▶ [Records shown]:
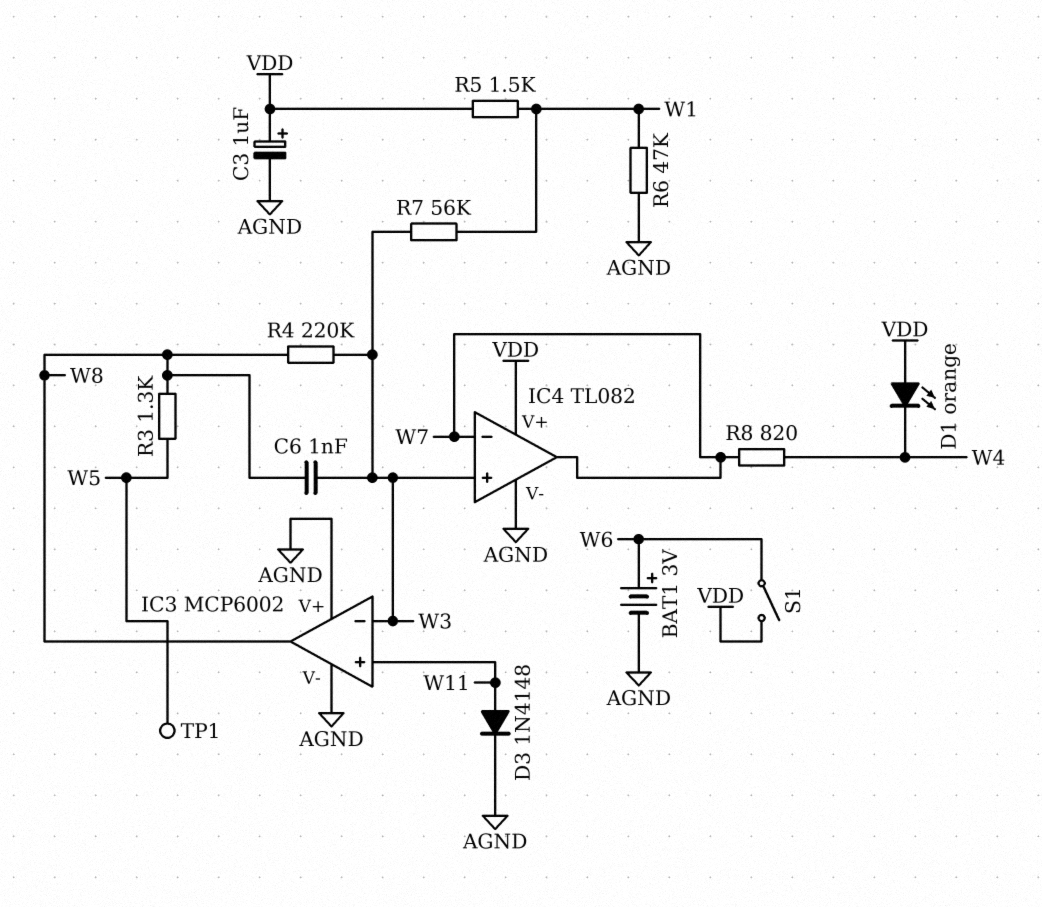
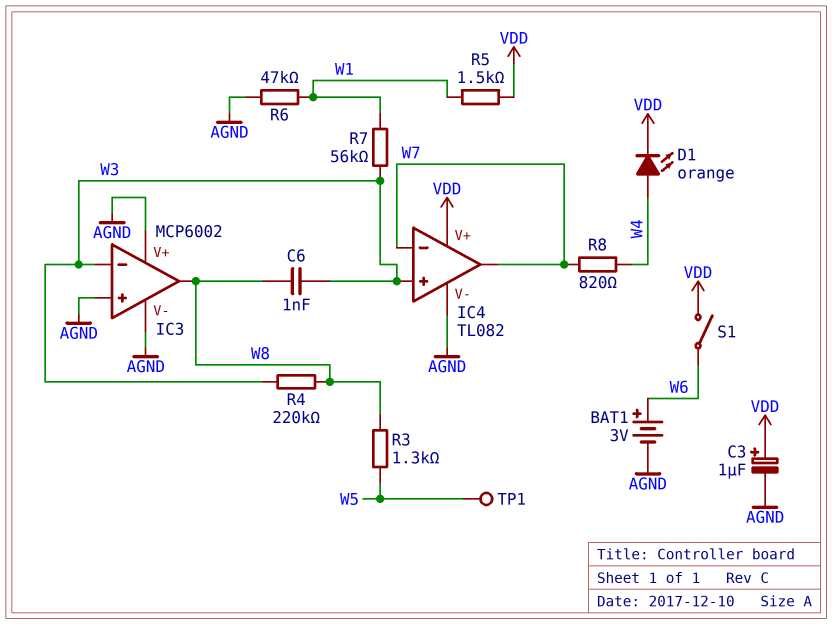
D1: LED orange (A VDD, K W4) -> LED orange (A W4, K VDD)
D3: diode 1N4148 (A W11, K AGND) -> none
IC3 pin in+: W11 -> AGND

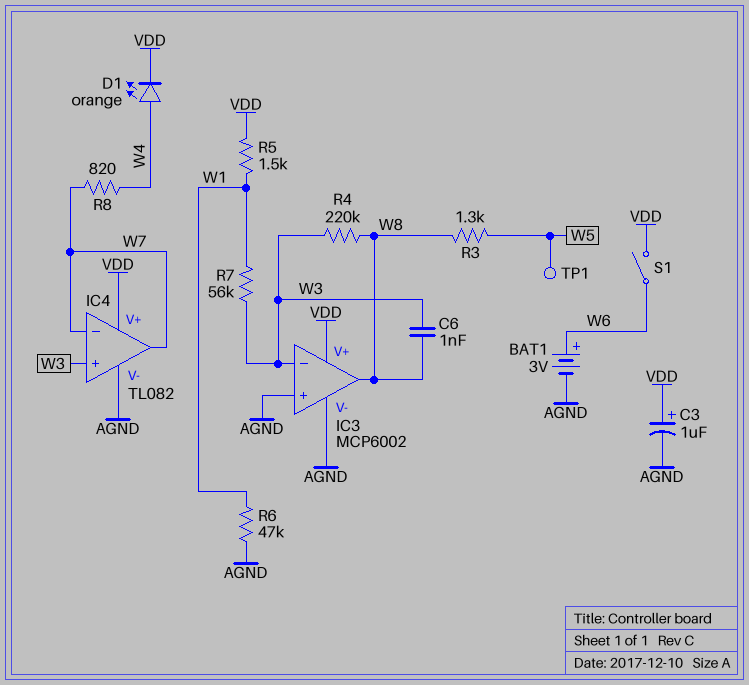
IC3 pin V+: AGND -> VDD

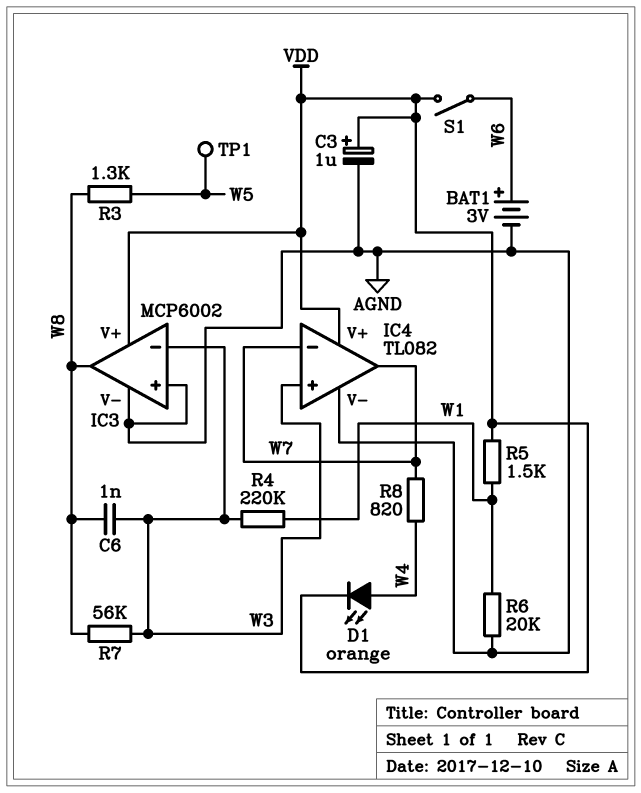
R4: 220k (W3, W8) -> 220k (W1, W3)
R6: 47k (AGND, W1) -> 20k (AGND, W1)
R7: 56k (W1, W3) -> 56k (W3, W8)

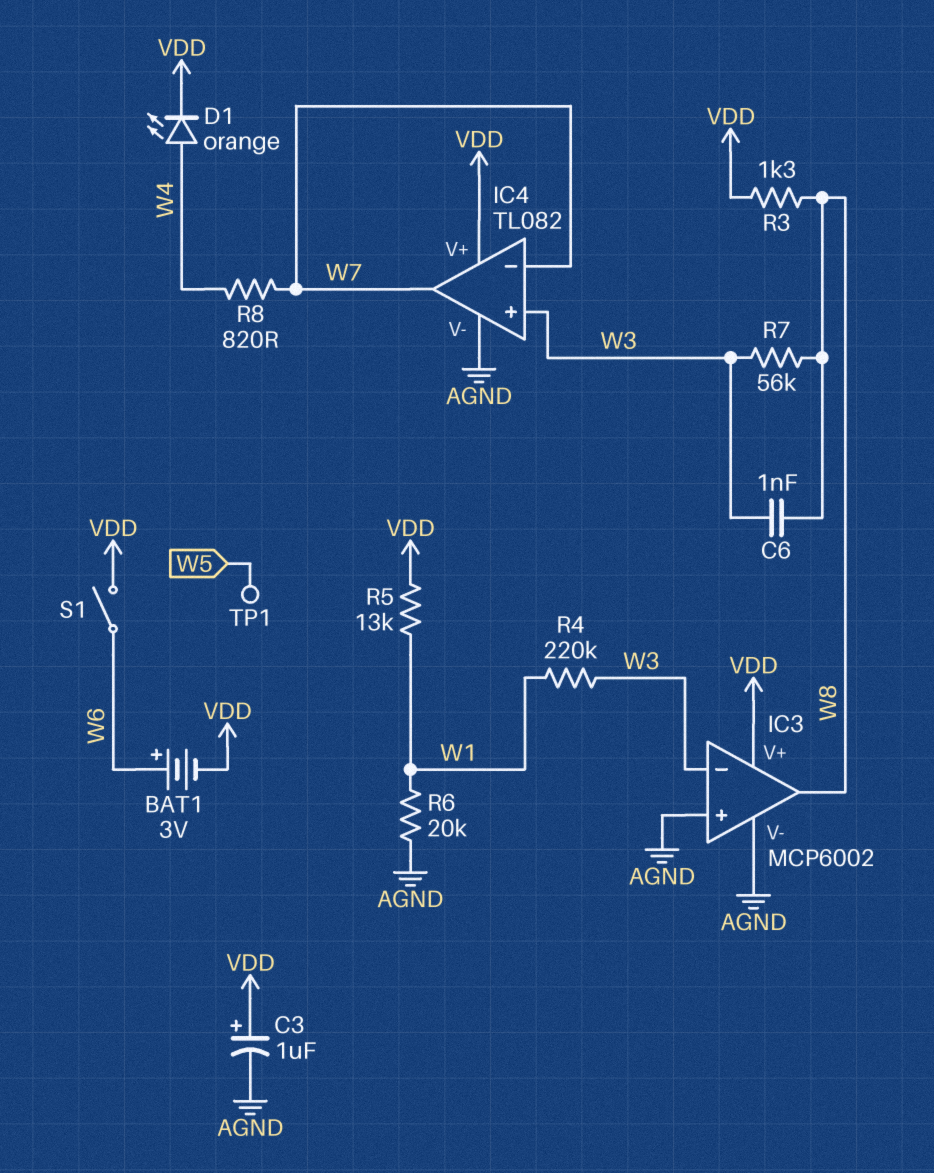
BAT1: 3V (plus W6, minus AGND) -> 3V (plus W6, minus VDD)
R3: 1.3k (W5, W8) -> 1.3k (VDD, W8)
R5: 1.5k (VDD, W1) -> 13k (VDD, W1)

▶ [Action item]:
Look through the data above. Find each line with the string "AGND" and copy it.

▶ [Answer section]:
D3: diode 1N4148 (A W11, K AGND) -> none
IC3 pin in+: W11 -> AGND
IC3 pin V+: AGND -> VDD
R6: 47k (AGND, W1) -> 20k (AGND, W1)
BAT1: 3V (plus W6, minus AGND) -> 3V (plus W6, minus VDD)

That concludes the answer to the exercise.